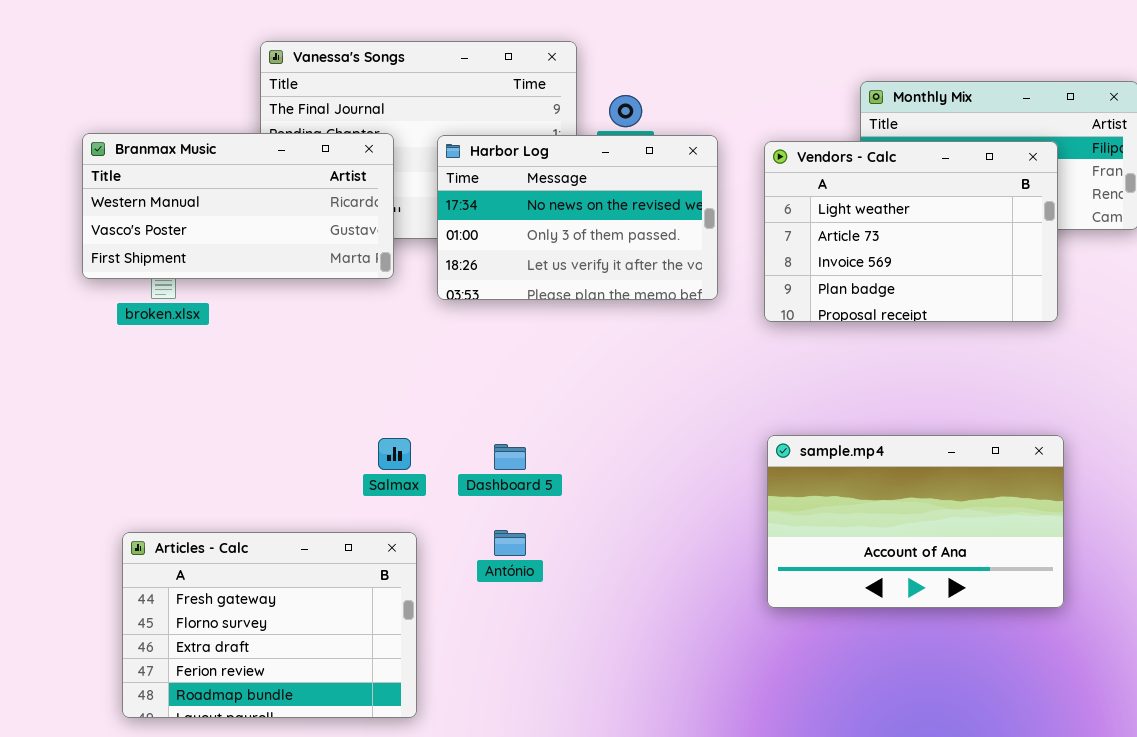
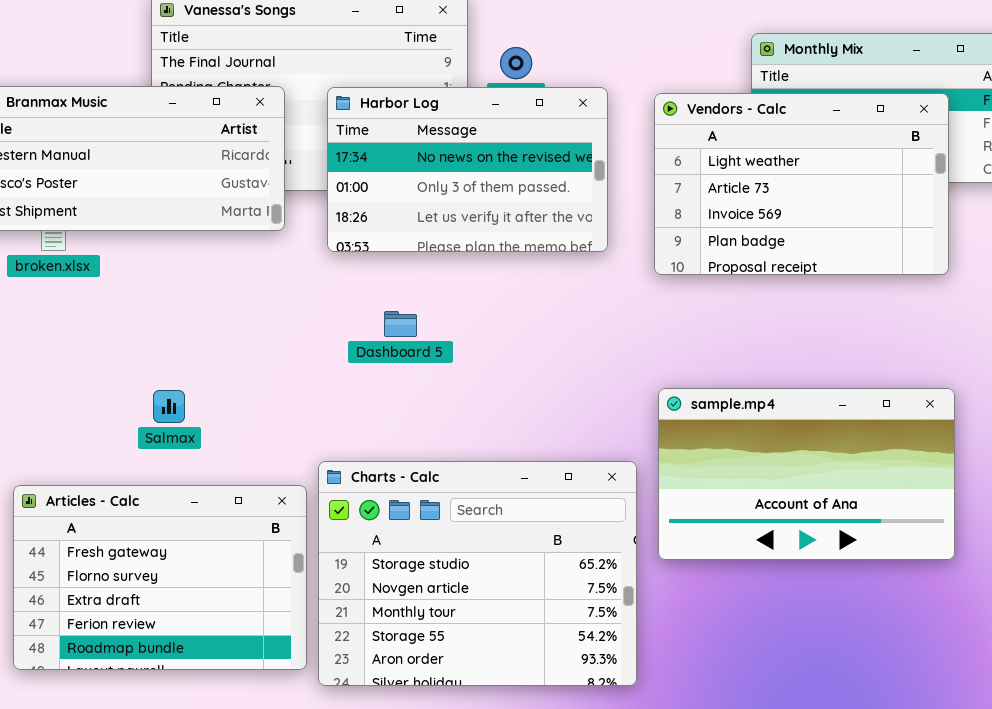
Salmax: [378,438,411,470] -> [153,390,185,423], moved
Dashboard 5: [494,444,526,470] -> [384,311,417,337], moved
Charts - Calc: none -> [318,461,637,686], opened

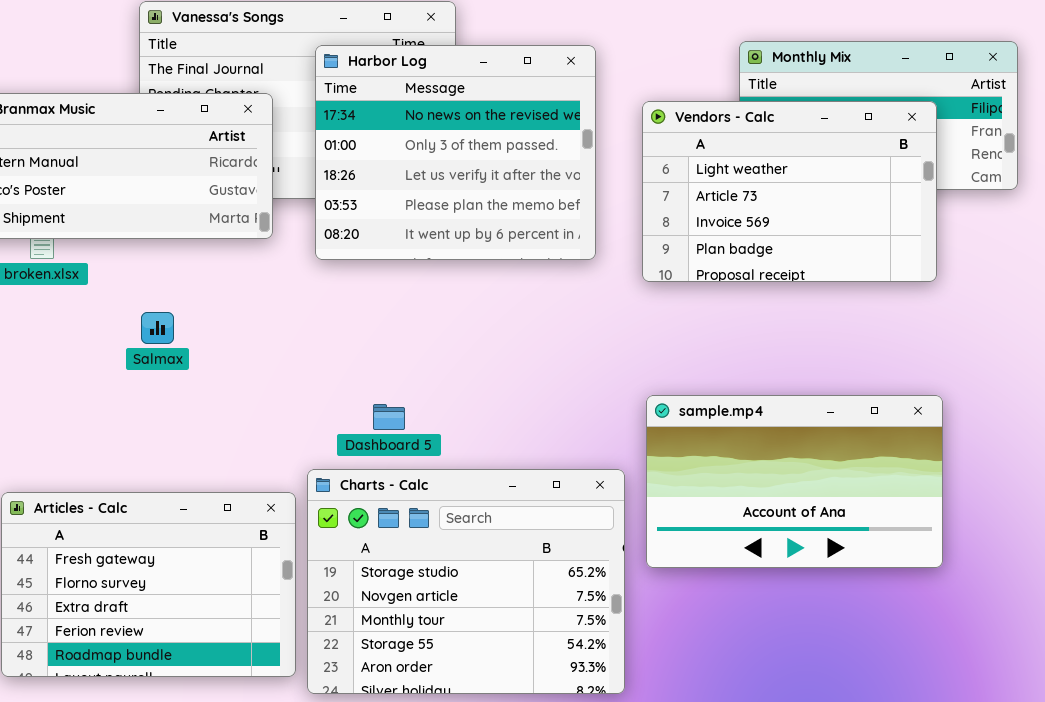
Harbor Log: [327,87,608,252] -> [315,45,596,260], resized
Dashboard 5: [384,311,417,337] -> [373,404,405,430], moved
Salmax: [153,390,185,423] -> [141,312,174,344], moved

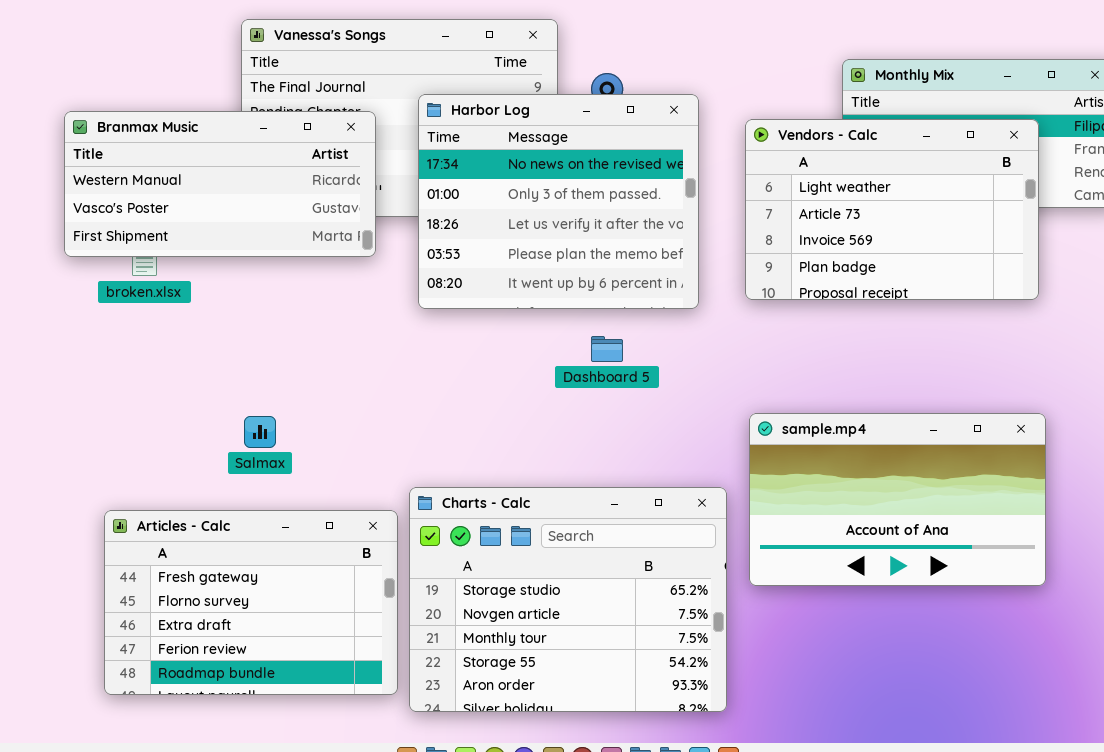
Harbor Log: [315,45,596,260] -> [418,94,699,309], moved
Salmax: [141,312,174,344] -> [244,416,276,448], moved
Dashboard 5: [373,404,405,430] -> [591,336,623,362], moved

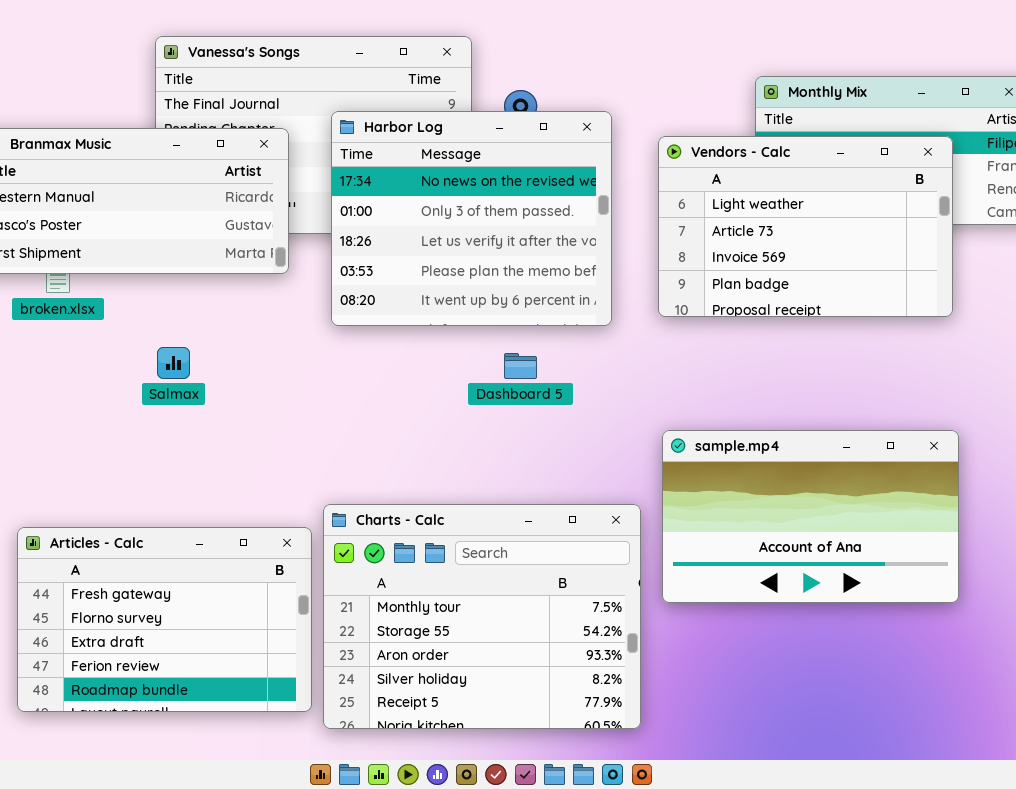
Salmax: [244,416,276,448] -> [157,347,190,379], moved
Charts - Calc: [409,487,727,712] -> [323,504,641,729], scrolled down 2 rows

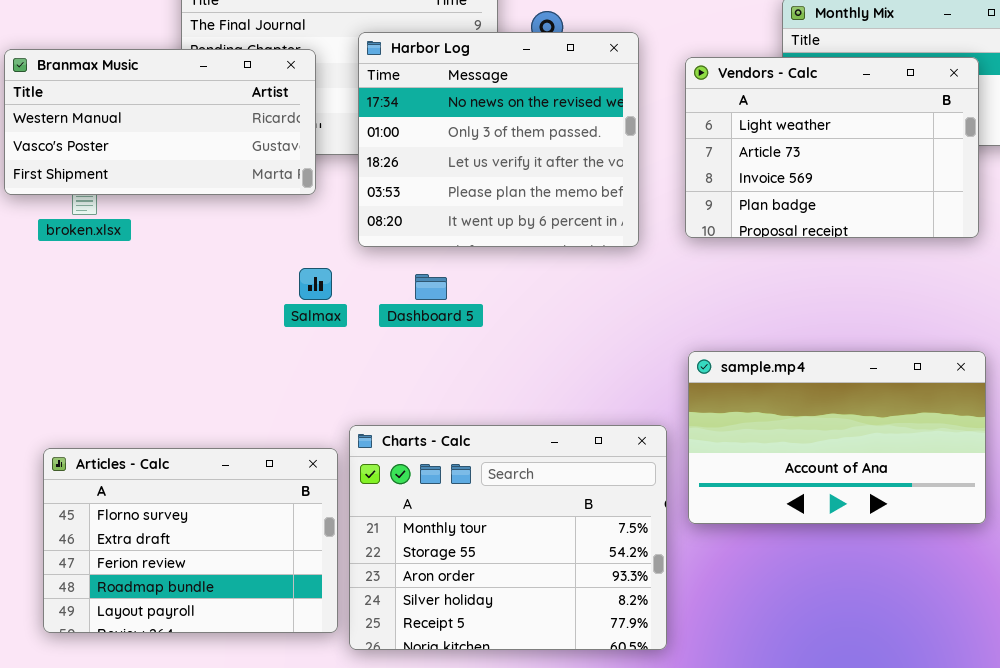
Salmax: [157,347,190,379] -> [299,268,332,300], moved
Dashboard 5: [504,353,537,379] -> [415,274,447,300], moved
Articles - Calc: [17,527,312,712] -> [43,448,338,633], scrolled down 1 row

Instructions for the task:
Extract all the data above exactly, excluding every picture.

Answer section:
Salmax: [378,438,411,470] -> [153,390,185,423], moved
Dashboard 5: [494,444,526,470] -> [384,311,417,337], moved
Charts - Calc: none -> [318,461,637,686], opened

Harbor Log: [327,87,608,252] -> [315,45,596,260], resized
Dashboard 5: [384,311,417,337] -> [373,404,405,430], moved
Salmax: [153,390,185,423] -> [141,312,174,344], moved

Harbor Log: [315,45,596,260] -> [418,94,699,309], moved
Salmax: [141,312,174,344] -> [244,416,276,448], moved
Dashboard 5: [373,404,405,430] -> [591,336,623,362], moved

Salmax: [244,416,276,448] -> [157,347,190,379], moved
Charts - Calc: [409,487,727,712] -> [323,504,641,729], scrolled down 2 rows

Salmax: [157,347,190,379] -> [299,268,332,300], moved
Dashboard 5: [504,353,537,379] -> [415,274,447,300], moved
Articles - Calc: [17,527,312,712] -> [43,448,338,633], scrolled down 1 row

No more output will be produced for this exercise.